▶ **ASSIGNMENT**: Leave every picture out and give back the lines below from the first through the line that holds "4 from left)", exactly as written.

[Image change detection data]
########################################
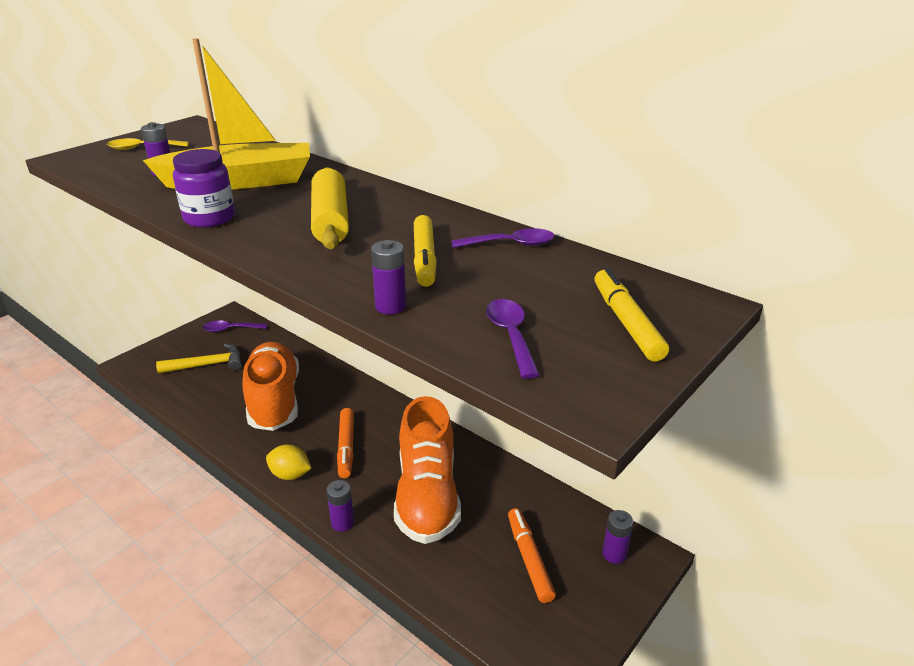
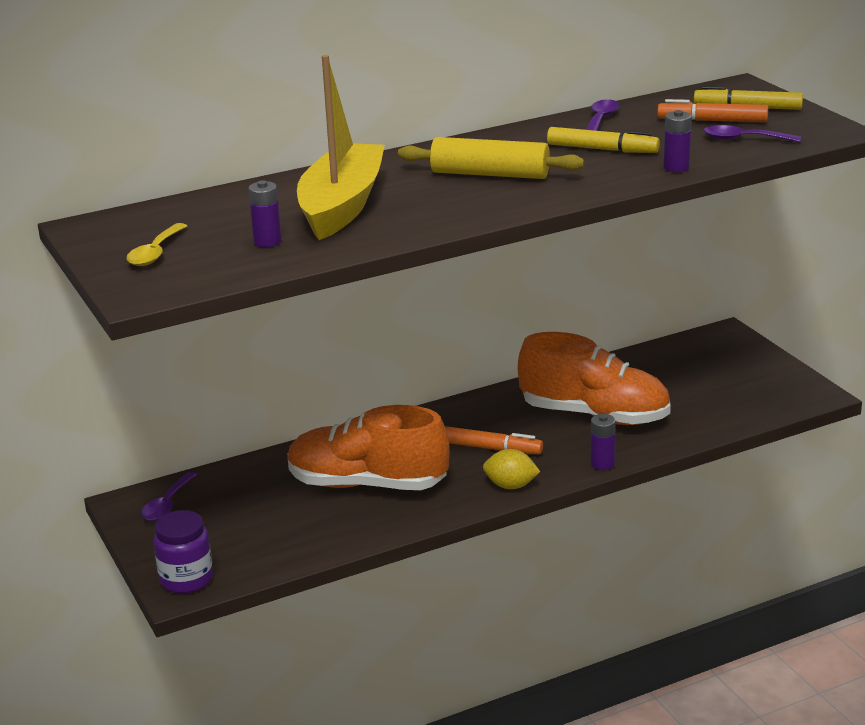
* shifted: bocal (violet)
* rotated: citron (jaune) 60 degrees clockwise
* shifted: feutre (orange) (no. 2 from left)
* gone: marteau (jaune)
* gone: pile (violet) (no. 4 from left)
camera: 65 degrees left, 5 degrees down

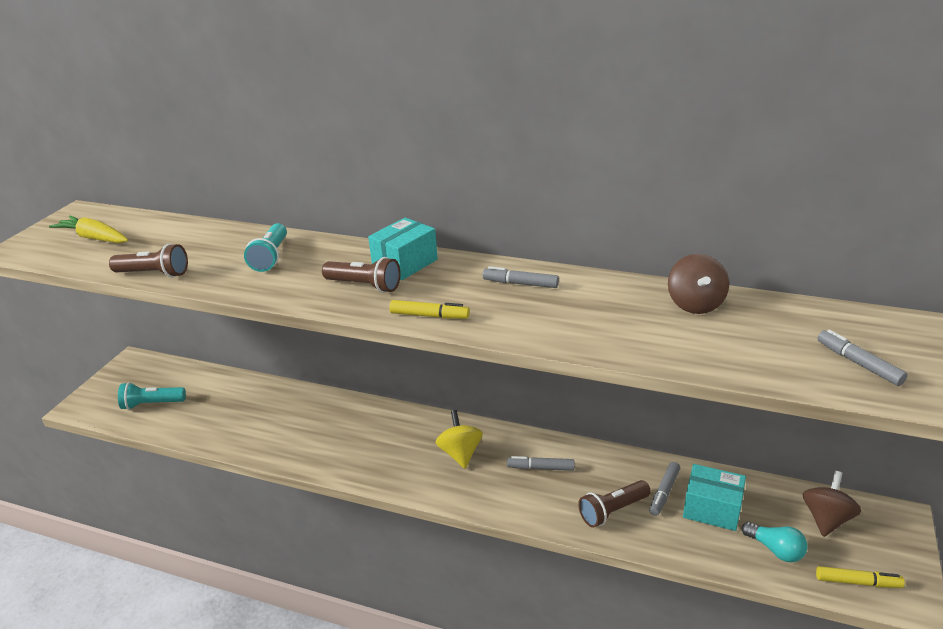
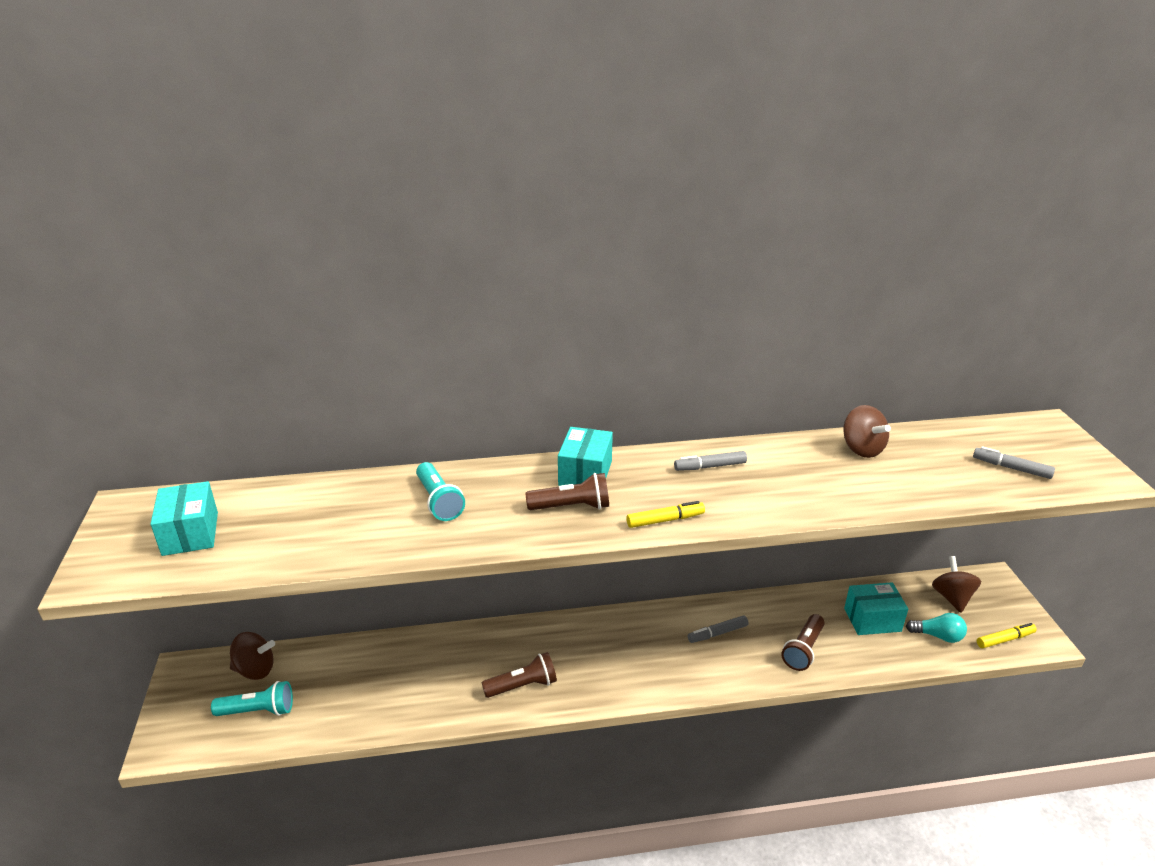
* swapped: carotte (jaune) to boîte (turquoise) (no. 1 from left)
* rotated: lampe de poche (turquoise) (no. 1 from left) 150 degrees counterclockwise
* new: toupie (marron) (no. 1 from left)
* shifted: lampe de poche (marron) (no. 1 from left)
* gone: toupie (jaune)
* gone: feutre (gris) (no. 3 from left)
camera: 30 degrees left, 0 degrees up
########################################
▶ **TASK OUTPUT**:
* shifted: bocal (violet)
* rotated: citron (jaune) 60 degrees clockwise
* shifted: feutre (orange) (no. 2 from left)
* gone: marteau (jaune)
* gone: pile (violet) (no. 4 from left)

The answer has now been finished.